>>>>

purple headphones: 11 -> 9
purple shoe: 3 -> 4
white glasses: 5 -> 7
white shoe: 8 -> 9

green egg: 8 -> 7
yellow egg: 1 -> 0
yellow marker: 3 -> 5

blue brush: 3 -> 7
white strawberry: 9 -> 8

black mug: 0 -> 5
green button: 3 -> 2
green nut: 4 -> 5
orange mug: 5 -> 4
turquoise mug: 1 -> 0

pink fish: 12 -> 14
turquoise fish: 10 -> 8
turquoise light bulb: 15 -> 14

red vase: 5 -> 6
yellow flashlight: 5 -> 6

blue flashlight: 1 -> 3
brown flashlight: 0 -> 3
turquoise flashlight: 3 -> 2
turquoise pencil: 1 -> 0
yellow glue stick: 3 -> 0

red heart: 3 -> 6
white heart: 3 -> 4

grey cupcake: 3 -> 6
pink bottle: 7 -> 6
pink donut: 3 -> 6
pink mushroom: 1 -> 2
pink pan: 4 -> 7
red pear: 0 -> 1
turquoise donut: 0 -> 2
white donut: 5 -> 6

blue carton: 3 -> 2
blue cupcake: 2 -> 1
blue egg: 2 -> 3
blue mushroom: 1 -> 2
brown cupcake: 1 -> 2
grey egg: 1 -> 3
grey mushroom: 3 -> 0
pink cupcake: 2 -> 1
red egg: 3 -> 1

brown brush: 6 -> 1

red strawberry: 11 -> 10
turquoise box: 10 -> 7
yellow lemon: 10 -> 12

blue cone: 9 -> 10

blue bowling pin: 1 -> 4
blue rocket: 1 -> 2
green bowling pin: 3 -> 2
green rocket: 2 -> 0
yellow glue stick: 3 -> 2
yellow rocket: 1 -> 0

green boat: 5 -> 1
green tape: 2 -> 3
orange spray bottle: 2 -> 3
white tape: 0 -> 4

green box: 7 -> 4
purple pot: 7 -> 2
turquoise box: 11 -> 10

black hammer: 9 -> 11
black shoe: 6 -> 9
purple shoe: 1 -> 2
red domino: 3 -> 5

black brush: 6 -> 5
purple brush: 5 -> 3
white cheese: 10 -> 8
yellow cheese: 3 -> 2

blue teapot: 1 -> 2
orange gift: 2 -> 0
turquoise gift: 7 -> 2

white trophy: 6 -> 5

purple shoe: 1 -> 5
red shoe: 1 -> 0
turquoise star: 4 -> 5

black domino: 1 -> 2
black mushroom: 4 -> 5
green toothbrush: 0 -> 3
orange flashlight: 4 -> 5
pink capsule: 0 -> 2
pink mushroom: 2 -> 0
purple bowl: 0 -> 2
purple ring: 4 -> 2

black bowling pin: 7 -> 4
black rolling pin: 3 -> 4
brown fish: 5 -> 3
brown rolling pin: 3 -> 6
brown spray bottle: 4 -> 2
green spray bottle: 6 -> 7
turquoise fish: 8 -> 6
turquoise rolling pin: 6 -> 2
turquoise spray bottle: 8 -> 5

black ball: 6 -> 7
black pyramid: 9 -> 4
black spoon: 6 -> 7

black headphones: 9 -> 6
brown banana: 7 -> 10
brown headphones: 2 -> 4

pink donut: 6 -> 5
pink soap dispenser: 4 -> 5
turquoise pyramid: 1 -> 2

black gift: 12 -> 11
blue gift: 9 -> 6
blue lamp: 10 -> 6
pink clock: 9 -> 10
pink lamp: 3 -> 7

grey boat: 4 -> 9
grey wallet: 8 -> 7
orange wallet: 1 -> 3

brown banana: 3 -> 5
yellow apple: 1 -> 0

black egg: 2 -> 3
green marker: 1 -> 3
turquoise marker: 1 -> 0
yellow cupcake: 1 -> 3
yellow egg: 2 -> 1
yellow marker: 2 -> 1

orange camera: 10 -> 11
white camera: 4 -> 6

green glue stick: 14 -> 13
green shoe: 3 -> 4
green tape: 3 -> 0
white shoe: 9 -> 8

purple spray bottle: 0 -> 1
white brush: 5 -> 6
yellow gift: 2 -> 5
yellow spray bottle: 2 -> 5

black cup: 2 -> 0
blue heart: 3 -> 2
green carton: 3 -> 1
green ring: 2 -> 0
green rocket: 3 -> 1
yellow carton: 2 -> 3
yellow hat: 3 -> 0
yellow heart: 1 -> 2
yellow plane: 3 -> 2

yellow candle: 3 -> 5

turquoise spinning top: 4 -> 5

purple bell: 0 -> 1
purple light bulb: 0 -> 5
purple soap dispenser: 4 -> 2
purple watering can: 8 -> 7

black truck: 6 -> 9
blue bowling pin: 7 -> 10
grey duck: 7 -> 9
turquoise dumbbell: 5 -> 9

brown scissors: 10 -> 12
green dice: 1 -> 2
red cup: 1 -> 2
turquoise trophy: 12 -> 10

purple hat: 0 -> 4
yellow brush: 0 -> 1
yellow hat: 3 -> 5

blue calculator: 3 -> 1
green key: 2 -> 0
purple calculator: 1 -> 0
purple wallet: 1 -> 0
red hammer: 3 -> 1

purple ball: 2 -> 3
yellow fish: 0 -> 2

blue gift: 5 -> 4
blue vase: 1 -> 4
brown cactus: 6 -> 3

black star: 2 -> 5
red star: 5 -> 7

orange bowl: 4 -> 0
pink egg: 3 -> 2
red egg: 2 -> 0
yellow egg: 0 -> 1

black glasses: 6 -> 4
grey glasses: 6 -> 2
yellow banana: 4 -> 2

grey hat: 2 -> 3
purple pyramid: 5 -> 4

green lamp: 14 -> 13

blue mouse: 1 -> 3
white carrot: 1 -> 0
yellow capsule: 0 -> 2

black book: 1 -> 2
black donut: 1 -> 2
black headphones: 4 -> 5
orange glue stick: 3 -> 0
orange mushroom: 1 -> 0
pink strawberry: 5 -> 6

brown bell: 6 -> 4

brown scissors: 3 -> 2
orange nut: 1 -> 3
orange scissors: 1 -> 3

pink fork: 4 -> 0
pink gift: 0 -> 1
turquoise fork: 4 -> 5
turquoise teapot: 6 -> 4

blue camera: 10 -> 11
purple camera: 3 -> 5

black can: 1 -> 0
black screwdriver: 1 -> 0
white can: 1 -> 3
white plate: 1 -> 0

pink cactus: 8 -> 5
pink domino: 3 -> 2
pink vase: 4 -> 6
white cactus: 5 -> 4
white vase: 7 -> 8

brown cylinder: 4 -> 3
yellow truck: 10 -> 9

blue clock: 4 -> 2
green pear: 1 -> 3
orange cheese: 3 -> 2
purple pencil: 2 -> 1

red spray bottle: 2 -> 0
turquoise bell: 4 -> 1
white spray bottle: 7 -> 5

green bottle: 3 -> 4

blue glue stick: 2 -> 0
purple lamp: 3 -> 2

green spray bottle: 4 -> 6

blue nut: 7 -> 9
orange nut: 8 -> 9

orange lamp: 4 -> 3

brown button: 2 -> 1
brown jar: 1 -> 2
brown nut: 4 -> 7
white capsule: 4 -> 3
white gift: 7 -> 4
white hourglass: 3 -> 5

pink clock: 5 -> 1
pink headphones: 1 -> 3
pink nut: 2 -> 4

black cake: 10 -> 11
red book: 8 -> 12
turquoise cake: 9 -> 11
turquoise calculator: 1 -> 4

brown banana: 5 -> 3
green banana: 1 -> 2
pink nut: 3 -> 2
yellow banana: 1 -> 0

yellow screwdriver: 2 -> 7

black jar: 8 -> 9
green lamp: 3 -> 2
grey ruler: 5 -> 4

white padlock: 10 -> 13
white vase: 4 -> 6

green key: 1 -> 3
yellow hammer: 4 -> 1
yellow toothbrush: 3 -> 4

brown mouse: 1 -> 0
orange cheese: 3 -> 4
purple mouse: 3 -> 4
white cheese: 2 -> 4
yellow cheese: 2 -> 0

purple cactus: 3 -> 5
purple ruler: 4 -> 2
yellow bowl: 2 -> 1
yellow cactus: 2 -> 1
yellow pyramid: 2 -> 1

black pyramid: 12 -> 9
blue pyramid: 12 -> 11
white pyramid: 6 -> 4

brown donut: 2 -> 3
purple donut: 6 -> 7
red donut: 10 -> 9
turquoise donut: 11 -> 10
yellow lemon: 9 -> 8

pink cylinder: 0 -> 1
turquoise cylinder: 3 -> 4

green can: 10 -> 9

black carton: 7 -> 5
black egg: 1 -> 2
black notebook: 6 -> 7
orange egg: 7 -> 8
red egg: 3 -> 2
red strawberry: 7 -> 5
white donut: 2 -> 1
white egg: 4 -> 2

<<<<

> [Task description] Given the data above, transcribe exactly the lines from the one containing "pink vase: 4 -> 6" down to the one containing "white pyramid: 6 -> 4", and no others.

> [Answer section]
pink vase: 4 -> 6
white cactus: 5 -> 4
white vase: 7 -> 8

brown cylinder: 4 -> 3
yellow truck: 10 -> 9

blue clock: 4 -> 2
green pear: 1 -> 3
orange cheese: 3 -> 2
purple pencil: 2 -> 1

red spray bottle: 2 -> 0
turquoise bell: 4 -> 1
white spray bottle: 7 -> 5

green bottle: 3 -> 4

blue glue stick: 2 -> 0
purple lamp: 3 -> 2

green spray bottle: 4 -> 6

blue nut: 7 -> 9
orange nut: 8 -> 9

orange lamp: 4 -> 3

brown button: 2 -> 1
brown jar: 1 -> 2
brown nut: 4 -> 7
white capsule: 4 -> 3
white gift: 7 -> 4
white hourglass: 3 -> 5

pink clock: 5 -> 1
pink headphones: 1 -> 3
pink nut: 2 -> 4

black cake: 10 -> 11
red book: 8 -> 12
turquoise cake: 9 -> 11
turquoise calculator: 1 -> 4

brown banana: 5 -> 3
green banana: 1 -> 2
pink nut: 3 -> 2
yellow banana: 1 -> 0

yellow screwdriver: 2 -> 7

black jar: 8 -> 9
green lamp: 3 -> 2
grey ruler: 5 -> 4

white padlock: 10 -> 13
white vase: 4 -> 6

green key: 1 -> 3
yellow hammer: 4 -> 1
yellow toothbrush: 3 -> 4

brown mouse: 1 -> 0
orange cheese: 3 -> 4
purple mouse: 3 -> 4
white cheese: 2 -> 4
yellow cheese: 2 -> 0

purple cactus: 3 -> 5
purple ruler: 4 -> 2
yellow bowl: 2 -> 1
yellow cactus: 2 -> 1
yellow pyramid: 2 -> 1

black pyramid: 12 -> 9
blue pyramid: 12 -> 11
white pyramid: 6 -> 4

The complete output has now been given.